── RECORDS TO USE ──

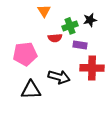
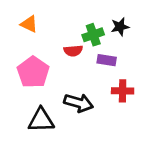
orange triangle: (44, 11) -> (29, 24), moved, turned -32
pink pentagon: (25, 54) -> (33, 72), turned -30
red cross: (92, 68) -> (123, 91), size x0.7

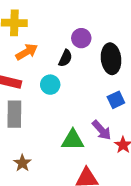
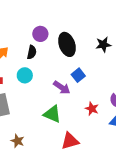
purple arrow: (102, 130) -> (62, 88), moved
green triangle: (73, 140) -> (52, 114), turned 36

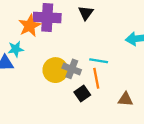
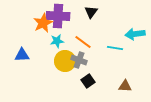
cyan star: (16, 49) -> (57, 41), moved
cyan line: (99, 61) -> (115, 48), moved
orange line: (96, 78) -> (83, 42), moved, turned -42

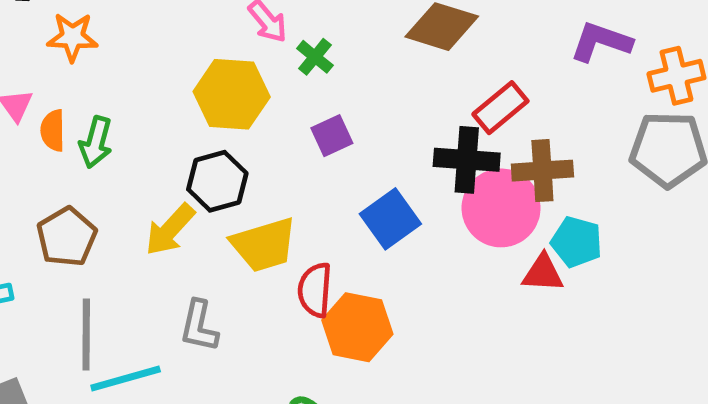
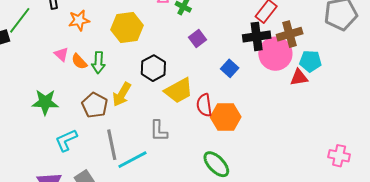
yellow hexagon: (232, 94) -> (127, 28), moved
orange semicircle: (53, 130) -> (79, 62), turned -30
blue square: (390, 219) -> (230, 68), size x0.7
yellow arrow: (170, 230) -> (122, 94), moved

───

• ASSIGNMENT
Write the records out exactly once more, leaving off the pictures.

• OUTPUT BELOW
orange triangle: (44, 11) -> (29, 24), moved, turned -32
pink pentagon: (25, 54) -> (33, 72), turned -30
red cross: (92, 68) -> (123, 91), size x0.7

purple arrow: (102, 130) -> (62, 88), moved
green triangle: (73, 140) -> (52, 114), turned 36

cyan star: (16, 49) -> (57, 41), moved
cyan line: (99, 61) -> (115, 48), moved
orange line: (96, 78) -> (83, 42), moved, turned -42

yellow hexagon: (232, 94) -> (127, 28), moved
orange semicircle: (53, 130) -> (79, 62), turned -30
blue square: (390, 219) -> (230, 68), size x0.7
yellow arrow: (170, 230) -> (122, 94), moved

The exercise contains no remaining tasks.